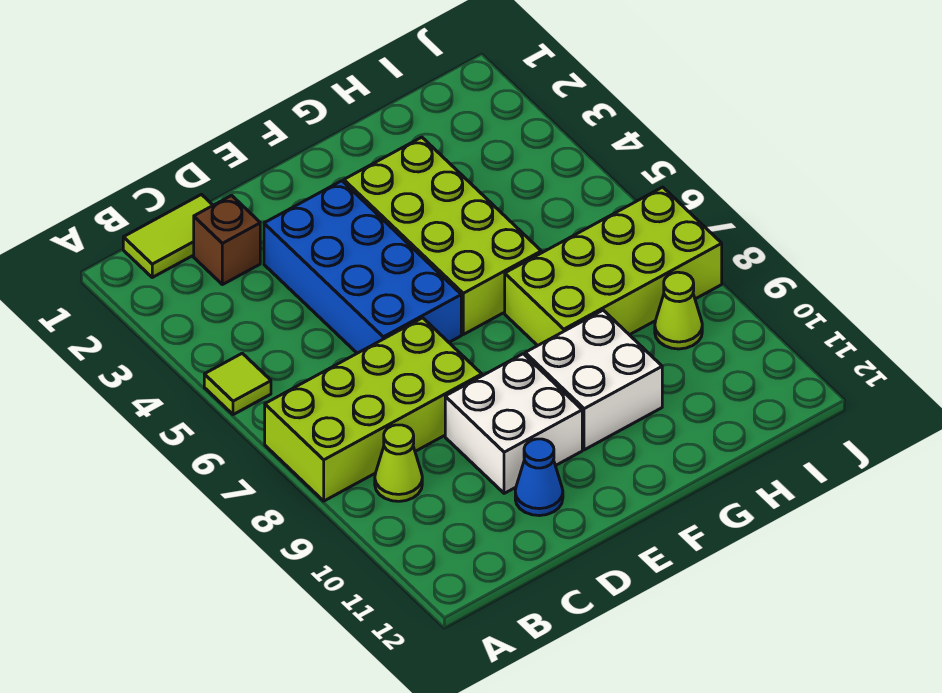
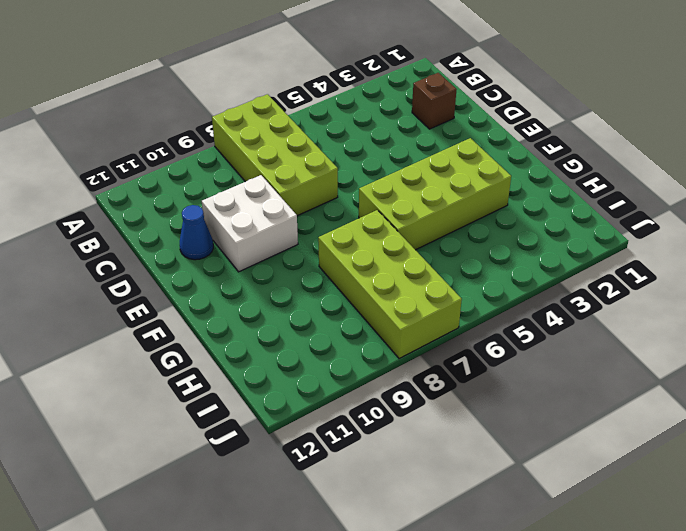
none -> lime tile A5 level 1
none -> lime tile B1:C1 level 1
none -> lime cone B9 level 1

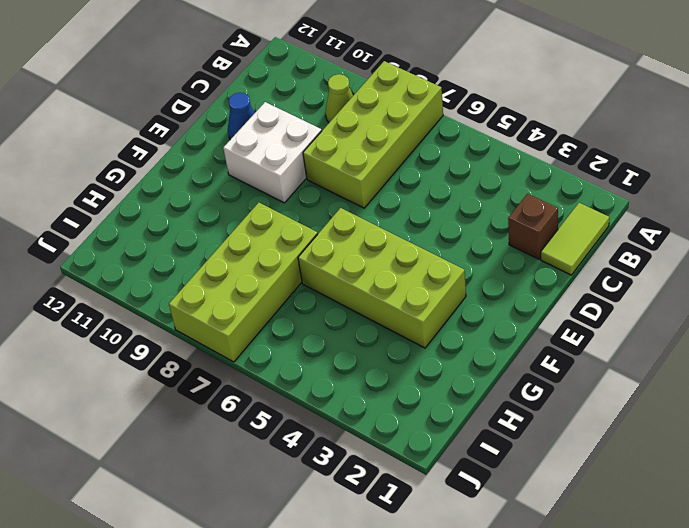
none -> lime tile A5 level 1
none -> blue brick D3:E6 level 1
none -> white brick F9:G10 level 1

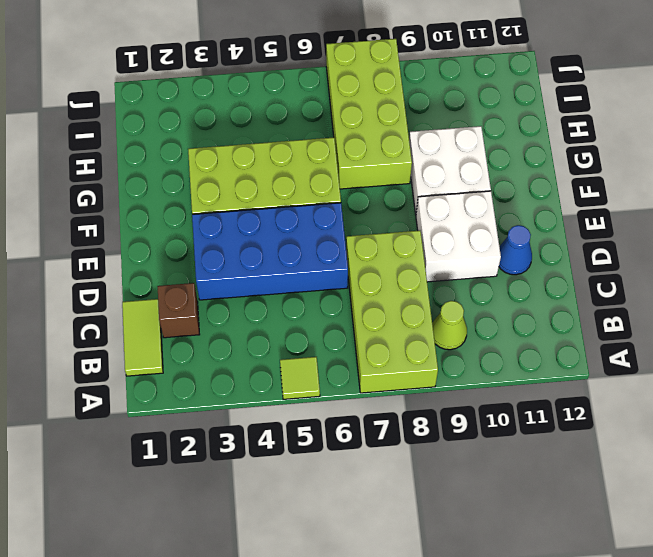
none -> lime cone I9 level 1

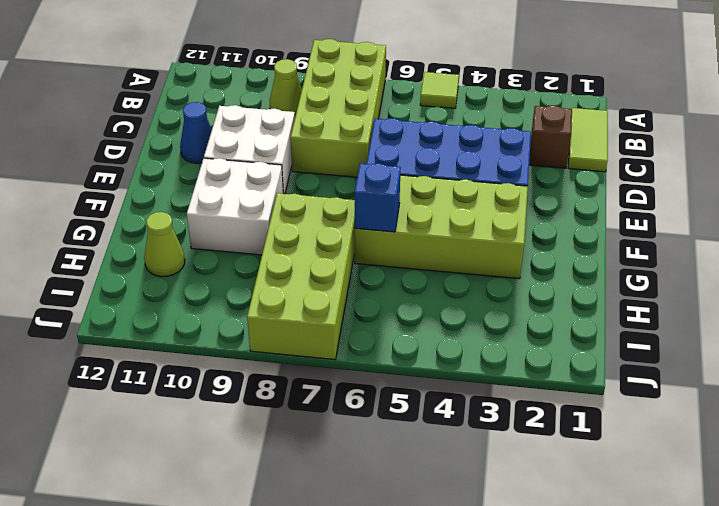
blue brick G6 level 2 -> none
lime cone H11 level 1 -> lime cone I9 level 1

::::

ACTIVITY: Look above for the line containing "none -> lime cone I9 level 1"; output that line and all lines after it through the last one exactly, without the pictures.

ANSWER:
none -> lime cone I9 level 1

blue brick G6 level 2 -> none
lime cone H11 level 1 -> lime cone I9 level 1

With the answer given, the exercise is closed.